### Work to complete
In the entries below, begin at the line that has "R8: 100k (GND, THR) -> 100k (5V, THR)", stop after the line that has "R18: 4.7k (5V, U3/TRIG) -> 2.4k (5V, U3/TRIG)", and output those lines exactly with no pictures.

### Input material
++++++++++

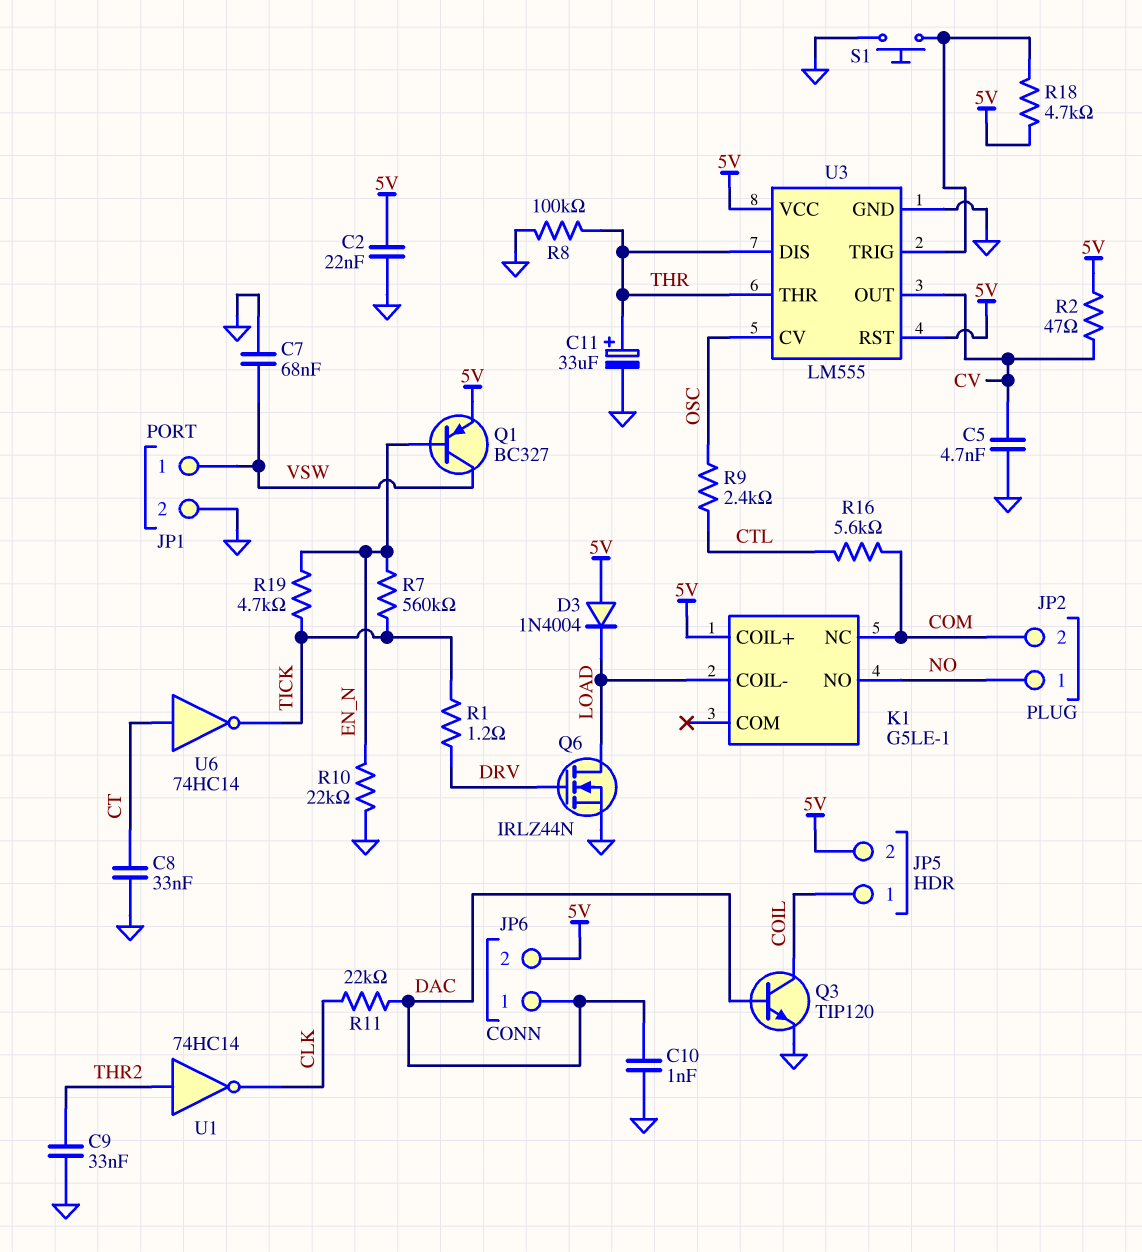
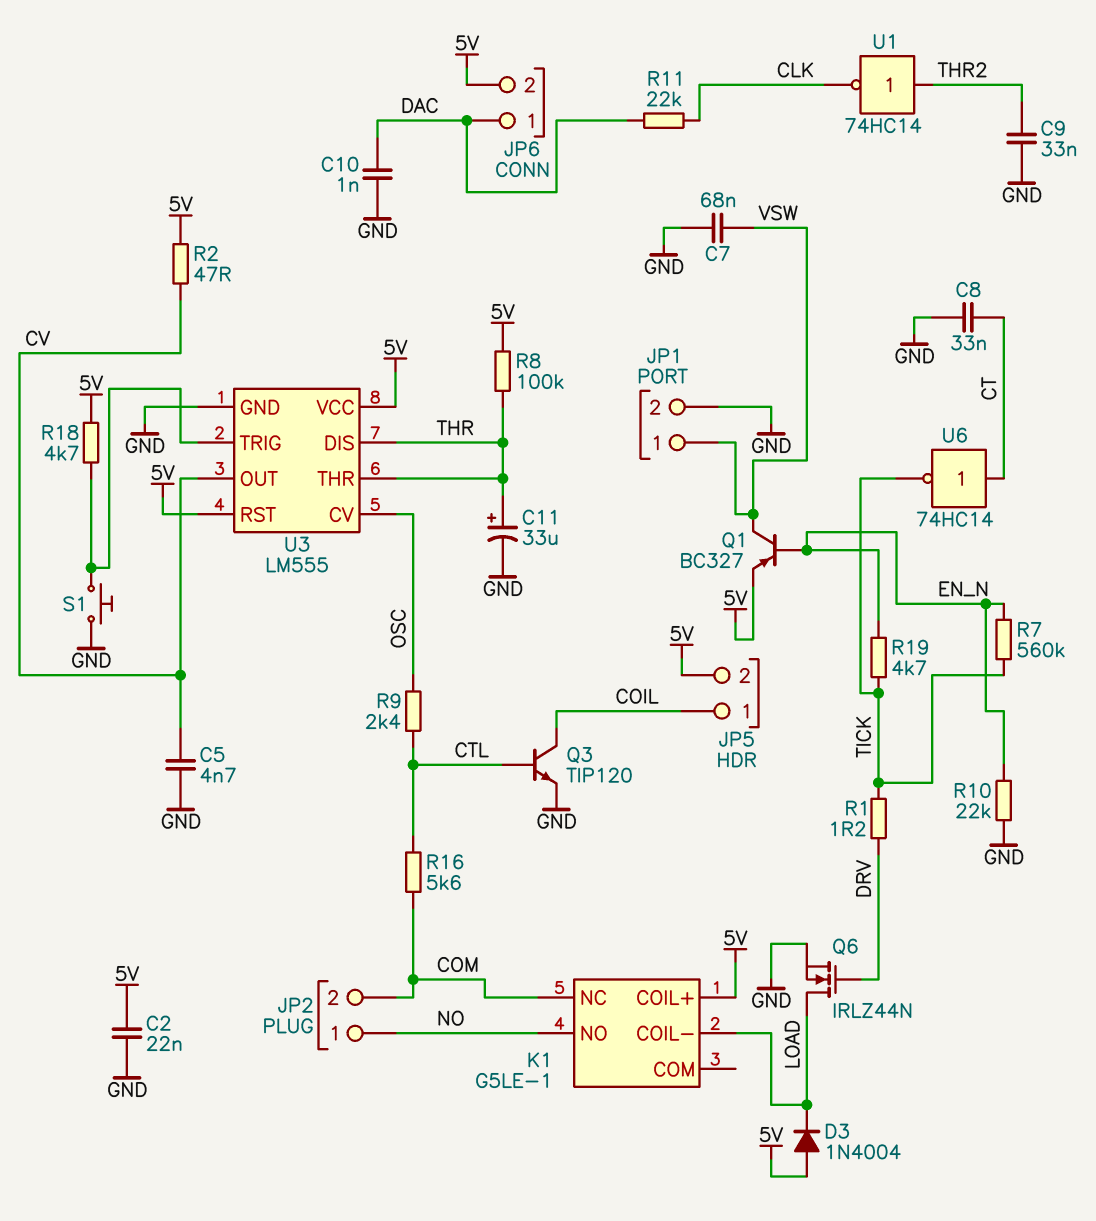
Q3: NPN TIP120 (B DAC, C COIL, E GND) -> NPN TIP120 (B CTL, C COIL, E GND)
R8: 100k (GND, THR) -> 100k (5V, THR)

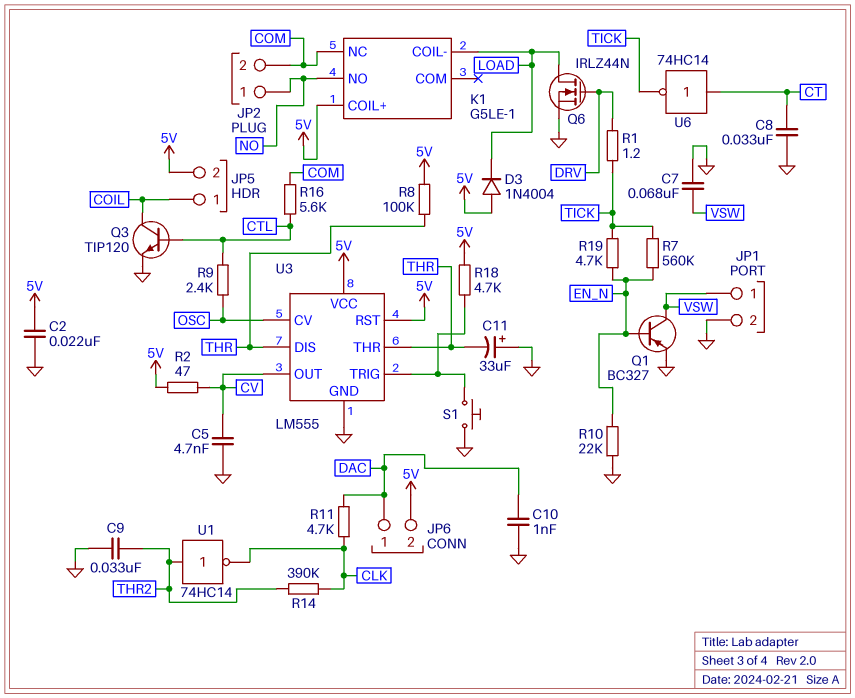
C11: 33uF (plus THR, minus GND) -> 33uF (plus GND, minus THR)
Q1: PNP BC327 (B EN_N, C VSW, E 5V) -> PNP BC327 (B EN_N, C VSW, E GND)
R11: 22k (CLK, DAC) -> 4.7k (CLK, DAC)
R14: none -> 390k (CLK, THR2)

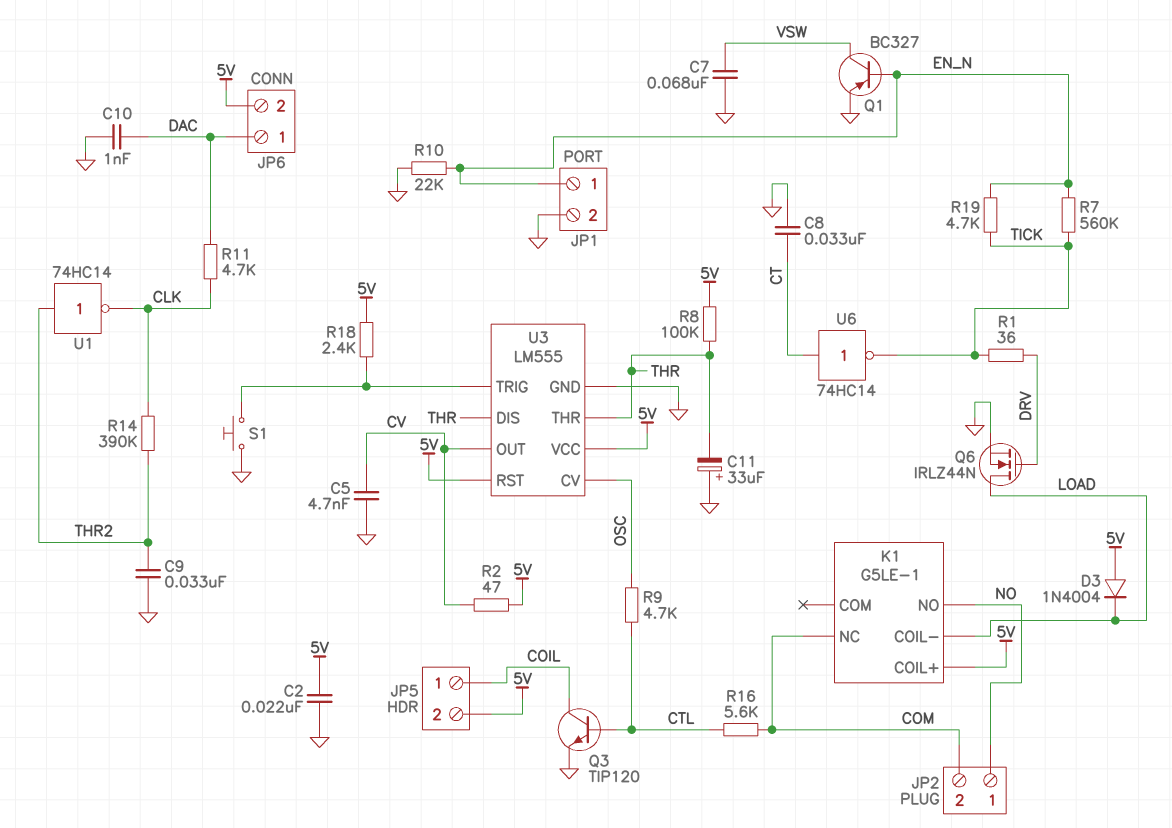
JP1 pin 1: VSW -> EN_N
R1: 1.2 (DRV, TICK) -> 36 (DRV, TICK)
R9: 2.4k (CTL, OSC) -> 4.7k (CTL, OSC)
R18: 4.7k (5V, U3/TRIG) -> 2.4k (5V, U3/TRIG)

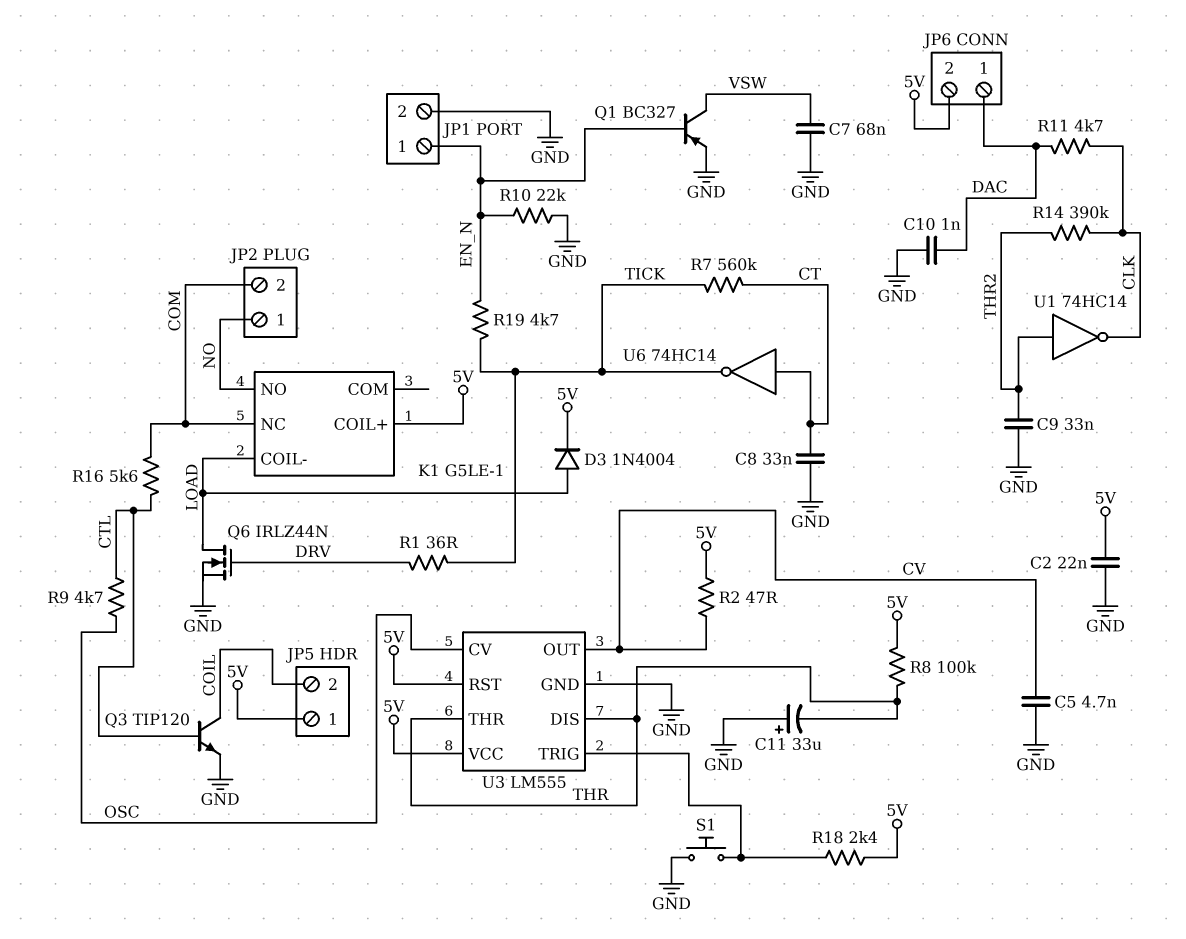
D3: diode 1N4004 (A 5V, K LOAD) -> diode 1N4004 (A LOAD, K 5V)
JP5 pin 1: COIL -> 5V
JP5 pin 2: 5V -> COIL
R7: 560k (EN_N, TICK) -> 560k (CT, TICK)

++++++++++

### Response to this task
R8: 100k (GND, THR) -> 100k (5V, THR)

C11: 33uF (plus THR, minus GND) -> 33uF (plus GND, minus THR)
Q1: PNP BC327 (B EN_N, C VSW, E 5V) -> PNP BC327 (B EN_N, C VSW, E GND)
R11: 22k (CLK, DAC) -> 4.7k (CLK, DAC)
R14: none -> 390k (CLK, THR2)

JP1 pin 1: VSW -> EN_N
R1: 1.2 (DRV, TICK) -> 36 (DRV, TICK)
R9: 2.4k (CTL, OSC) -> 4.7k (CTL, OSC)
R18: 4.7k (5V, U3/TRIG) -> 2.4k (5V, U3/TRIG)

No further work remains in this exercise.